* [YOUR ASSIGNMENT]: Filter this listing down to the lines that contain the word "camera", and copy them.
════
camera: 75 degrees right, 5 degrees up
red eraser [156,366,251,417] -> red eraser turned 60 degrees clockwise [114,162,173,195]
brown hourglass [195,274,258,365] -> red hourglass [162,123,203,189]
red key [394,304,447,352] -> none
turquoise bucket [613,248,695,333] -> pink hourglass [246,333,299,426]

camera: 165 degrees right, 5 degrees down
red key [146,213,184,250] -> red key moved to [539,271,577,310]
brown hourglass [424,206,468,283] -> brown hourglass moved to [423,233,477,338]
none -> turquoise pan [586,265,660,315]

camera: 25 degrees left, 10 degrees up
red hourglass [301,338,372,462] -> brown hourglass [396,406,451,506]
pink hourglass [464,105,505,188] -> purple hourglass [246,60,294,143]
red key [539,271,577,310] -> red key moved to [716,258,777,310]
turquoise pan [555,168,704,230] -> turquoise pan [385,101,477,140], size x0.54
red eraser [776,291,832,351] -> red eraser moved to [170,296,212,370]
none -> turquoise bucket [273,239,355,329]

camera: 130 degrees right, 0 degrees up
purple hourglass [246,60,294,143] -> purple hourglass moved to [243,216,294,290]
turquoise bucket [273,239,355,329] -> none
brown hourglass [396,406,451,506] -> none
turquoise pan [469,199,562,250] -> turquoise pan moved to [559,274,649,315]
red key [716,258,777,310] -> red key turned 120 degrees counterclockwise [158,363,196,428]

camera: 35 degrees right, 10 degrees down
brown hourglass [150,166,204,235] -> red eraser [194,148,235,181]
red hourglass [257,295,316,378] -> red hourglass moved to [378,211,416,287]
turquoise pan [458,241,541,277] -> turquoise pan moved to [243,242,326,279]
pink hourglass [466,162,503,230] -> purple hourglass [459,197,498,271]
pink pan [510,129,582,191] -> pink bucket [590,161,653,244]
════
* [ANSWER TO THE PROBLEM]:
camera: 75 degrees right, 5 degrees up
camera: 165 degrees right, 5 degrees down
camera: 25 degrees left, 10 degrees up
camera: 130 degrees right, 0 degrees up
camera: 35 degrees right, 10 degrees down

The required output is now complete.